A verbatim copy of the listing is the expected output.

-------- Data in this exercise --------

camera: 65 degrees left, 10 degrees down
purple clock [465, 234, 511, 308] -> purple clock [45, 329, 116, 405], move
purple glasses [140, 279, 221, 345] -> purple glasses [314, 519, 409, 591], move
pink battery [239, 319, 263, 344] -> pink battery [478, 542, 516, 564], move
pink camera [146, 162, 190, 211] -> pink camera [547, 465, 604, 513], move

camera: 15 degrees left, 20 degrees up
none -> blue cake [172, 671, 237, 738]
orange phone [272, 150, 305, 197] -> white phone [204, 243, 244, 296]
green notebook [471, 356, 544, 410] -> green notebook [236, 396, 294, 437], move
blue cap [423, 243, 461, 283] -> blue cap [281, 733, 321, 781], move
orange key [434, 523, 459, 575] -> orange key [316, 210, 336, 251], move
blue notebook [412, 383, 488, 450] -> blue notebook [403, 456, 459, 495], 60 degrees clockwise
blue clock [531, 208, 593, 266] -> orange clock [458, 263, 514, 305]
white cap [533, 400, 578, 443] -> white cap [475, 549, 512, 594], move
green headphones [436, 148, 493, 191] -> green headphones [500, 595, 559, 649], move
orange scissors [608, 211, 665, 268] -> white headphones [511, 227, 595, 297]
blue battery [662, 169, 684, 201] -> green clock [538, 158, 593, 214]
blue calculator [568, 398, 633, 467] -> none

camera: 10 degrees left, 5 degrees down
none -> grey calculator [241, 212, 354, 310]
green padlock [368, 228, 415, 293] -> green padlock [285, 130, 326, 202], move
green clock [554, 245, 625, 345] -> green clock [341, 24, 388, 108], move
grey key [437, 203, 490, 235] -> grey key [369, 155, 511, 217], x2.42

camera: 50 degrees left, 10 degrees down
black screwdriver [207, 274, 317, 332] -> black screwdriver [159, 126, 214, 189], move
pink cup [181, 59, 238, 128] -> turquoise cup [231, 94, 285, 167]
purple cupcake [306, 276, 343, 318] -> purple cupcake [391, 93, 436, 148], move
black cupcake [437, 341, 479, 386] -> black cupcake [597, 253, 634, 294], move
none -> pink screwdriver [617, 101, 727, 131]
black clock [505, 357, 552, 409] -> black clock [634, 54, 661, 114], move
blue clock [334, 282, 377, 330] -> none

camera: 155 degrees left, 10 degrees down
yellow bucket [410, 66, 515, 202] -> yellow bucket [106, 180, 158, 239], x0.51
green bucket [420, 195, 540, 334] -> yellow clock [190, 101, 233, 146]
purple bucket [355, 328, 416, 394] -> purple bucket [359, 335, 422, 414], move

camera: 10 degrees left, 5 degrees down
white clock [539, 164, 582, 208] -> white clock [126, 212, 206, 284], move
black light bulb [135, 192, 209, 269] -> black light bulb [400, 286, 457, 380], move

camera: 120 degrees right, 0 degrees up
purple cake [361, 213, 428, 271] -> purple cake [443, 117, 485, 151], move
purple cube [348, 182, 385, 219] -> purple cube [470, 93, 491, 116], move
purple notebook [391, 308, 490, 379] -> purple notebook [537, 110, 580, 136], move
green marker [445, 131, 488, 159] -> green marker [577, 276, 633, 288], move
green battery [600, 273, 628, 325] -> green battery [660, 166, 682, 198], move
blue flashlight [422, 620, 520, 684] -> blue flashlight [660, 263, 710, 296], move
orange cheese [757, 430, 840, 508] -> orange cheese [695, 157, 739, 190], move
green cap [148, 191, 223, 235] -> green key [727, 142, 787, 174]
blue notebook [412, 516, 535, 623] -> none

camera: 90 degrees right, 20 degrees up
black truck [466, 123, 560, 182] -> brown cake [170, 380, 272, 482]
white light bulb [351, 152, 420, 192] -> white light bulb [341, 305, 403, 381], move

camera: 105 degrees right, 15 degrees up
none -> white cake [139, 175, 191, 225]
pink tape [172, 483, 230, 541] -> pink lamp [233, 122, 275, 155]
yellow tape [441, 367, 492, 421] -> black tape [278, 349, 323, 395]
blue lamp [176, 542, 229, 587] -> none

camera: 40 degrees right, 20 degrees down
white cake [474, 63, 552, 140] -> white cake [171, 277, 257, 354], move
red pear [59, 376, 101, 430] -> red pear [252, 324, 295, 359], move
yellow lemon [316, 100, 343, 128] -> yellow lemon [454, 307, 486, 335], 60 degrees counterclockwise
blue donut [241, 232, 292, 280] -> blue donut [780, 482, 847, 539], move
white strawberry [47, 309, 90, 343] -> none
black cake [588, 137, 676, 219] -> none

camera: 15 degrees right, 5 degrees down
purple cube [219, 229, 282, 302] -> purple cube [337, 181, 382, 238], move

--------

Answer space:
camera: 65 degrees left, 10 degrees down
purple clock [465, 234, 511, 308] -> purple clock [45, 329, 116, 405], move
purple glasses [140, 279, 221, 345] -> purple glasses [314, 519, 409, 591], move
pink battery [239, 319, 263, 344] -> pink battery [478, 542, 516, 564], move
pink camera [146, 162, 190, 211] -> pink camera [547, 465, 604, 513], move

camera: 15 degrees left, 20 degrees up
none -> blue cake [172, 671, 237, 738]
orange phone [272, 150, 305, 197] -> white phone [204, 243, 244, 296]
green notebook [471, 356, 544, 410] -> green notebook [236, 396, 294, 437], move
blue cap [423, 243, 461, 283] -> blue cap [281, 733, 321, 781], move
orange key [434, 523, 459, 575] -> orange key [316, 210, 336, 251], move
blue notebook [412, 383, 488, 450] -> blue notebook [403, 456, 459, 495], 60 degrees clockwise
blue clock [531, 208, 593, 266] -> orange clock [458, 263, 514, 305]
white cap [533, 400, 578, 443] -> white cap [475, 549, 512, 594], move
green headphones [436, 148, 493, 191] -> green headphones [500, 595, 559, 649], move
orange scissors [608, 211, 665, 268] -> white headphones [511, 227, 595, 297]
blue battery [662, 169, 684, 201] -> green clock [538, 158, 593, 214]
blue calculator [568, 398, 633, 467] -> none

camera: 10 degrees left, 5 degrees down
none -> grey calculator [241, 212, 354, 310]
green padlock [368, 228, 415, 293] -> green padlock [285, 130, 326, 202], move
green clock [554, 245, 625, 345] -> green clock [341, 24, 388, 108], move
grey key [437, 203, 490, 235] -> grey key [369, 155, 511, 217], x2.42

camera: 50 degrees left, 10 degrees down
black screwdriver [207, 274, 317, 332] -> black screwdriver [159, 126, 214, 189], move
pink cup [181, 59, 238, 128] -> turquoise cup [231, 94, 285, 167]
purple cupcake [306, 276, 343, 318] -> purple cupcake [391, 93, 436, 148], move
black cupcake [437, 341, 479, 386] -> black cupcake [597, 253, 634, 294], move
none -> pink screwdriver [617, 101, 727, 131]
black clock [505, 357, 552, 409] -> black clock [634, 54, 661, 114], move
blue clock [334, 282, 377, 330] -> none

camera: 155 degrees left, 10 degrees down
yellow bucket [410, 66, 515, 202] -> yellow bucket [106, 180, 158, 239], x0.51
green bucket [420, 195, 540, 334] -> yellow clock [190, 101, 233, 146]
purple bucket [355, 328, 416, 394] -> purple bucket [359, 335, 422, 414], move

camera: 10 degrees left, 5 degrees down
white clock [539, 164, 582, 208] -> white clock [126, 212, 206, 284], move
black light bulb [135, 192, 209, 269] -> black light bulb [400, 286, 457, 380], move

camera: 120 degrees right, 0 degrees up
purple cake [361, 213, 428, 271] -> purple cake [443, 117, 485, 151], move
purple cube [348, 182, 385, 219] -> purple cube [470, 93, 491, 116], move
purple notebook [391, 308, 490, 379] -> purple notebook [537, 110, 580, 136], move
green marker [445, 131, 488, 159] -> green marker [577, 276, 633, 288], move
green battery [600, 273, 628, 325] -> green battery [660, 166, 682, 198], move
blue flashlight [422, 620, 520, 684] -> blue flashlight [660, 263, 710, 296], move
orange cheese [757, 430, 840, 508] -> orange cheese [695, 157, 739, 190], move
green cap [148, 191, 223, 235] -> green key [727, 142, 787, 174]
blue notebook [412, 516, 535, 623] -> none

camera: 90 degrees right, 20 degrees up
black truck [466, 123, 560, 182] -> brown cake [170, 380, 272, 482]
white light bulb [351, 152, 420, 192] -> white light bulb [341, 305, 403, 381], move

camera: 105 degrees right, 15 degrees up
none -> white cake [139, 175, 191, 225]
pink tape [172, 483, 230, 541] -> pink lamp [233, 122, 275, 155]
yellow tape [441, 367, 492, 421] -> black tape [278, 349, 323, 395]
blue lamp [176, 542, 229, 587] -> none

camera: 40 degrees right, 20 degrees down
white cake [474, 63, 552, 140] -> white cake [171, 277, 257, 354], move
red pear [59, 376, 101, 430] -> red pear [252, 324, 295, 359], move
yellow lemon [316, 100, 343, 128] -> yellow lemon [454, 307, 486, 335], 60 degrees counterclockwise
blue donut [241, 232, 292, 280] -> blue donut [780, 482, 847, 539], move
white strawberry [47, 309, 90, 343] -> none
black cake [588, 137, 676, 219] -> none

camera: 15 degrees right, 5 degrees down
purple cube [219, 229, 282, 302] -> purple cube [337, 181, 382, 238], move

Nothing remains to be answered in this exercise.